_TASK_:
What lines of the data below hold the string "plate"? Copy each one out.

_EXTRACTED ENTRIES_:
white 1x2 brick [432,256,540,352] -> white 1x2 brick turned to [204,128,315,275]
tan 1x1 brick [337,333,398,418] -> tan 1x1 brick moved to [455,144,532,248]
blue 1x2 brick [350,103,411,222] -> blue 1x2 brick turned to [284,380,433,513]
---
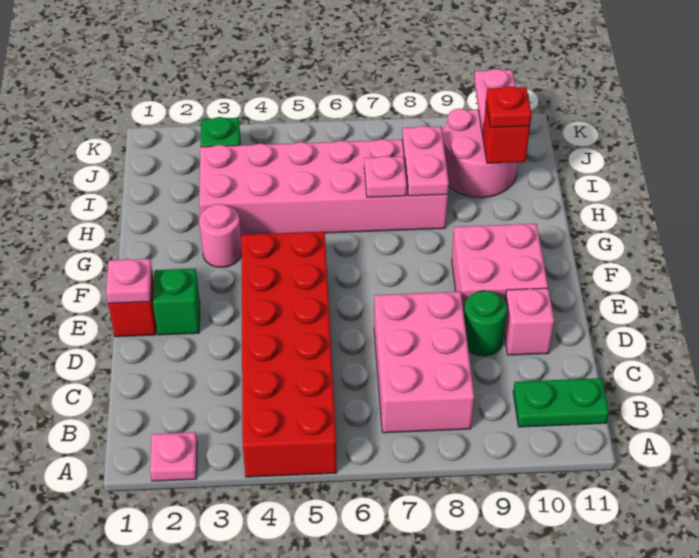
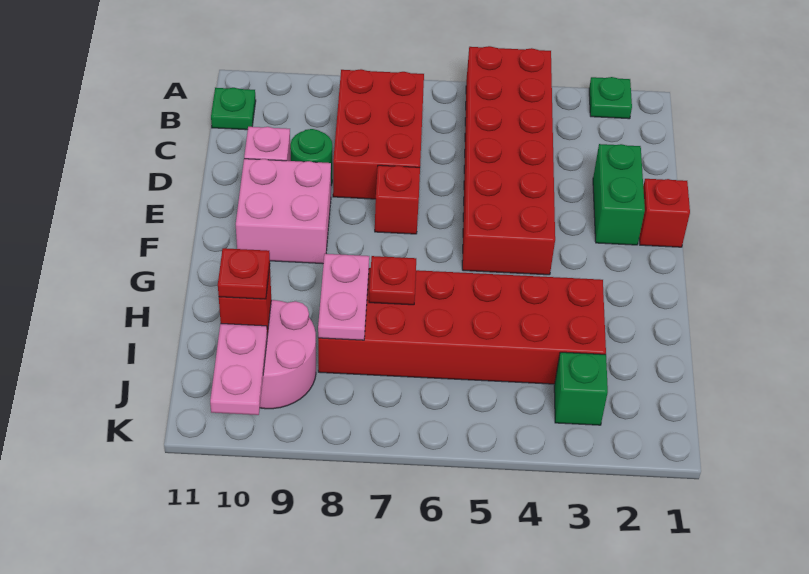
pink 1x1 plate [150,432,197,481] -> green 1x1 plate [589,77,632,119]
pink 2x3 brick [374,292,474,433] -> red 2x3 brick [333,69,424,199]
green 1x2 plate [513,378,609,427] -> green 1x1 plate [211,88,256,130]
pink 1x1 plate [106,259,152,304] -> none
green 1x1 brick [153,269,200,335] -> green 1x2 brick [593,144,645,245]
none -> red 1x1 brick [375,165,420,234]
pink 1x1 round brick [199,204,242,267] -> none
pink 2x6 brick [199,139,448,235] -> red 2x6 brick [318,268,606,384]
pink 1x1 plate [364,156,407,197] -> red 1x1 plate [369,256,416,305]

_WRITTEN SOLUTION_:
pink 1x1 plate [150,432,197,481] -> green 1x1 plate [589,77,632,119]
green 1x2 plate [513,378,609,427] -> green 1x1 plate [211,88,256,130]
pink 1x1 plate [106,259,152,304] -> none
pink 1x1 plate [364,156,407,197] -> red 1x1 plate [369,256,416,305]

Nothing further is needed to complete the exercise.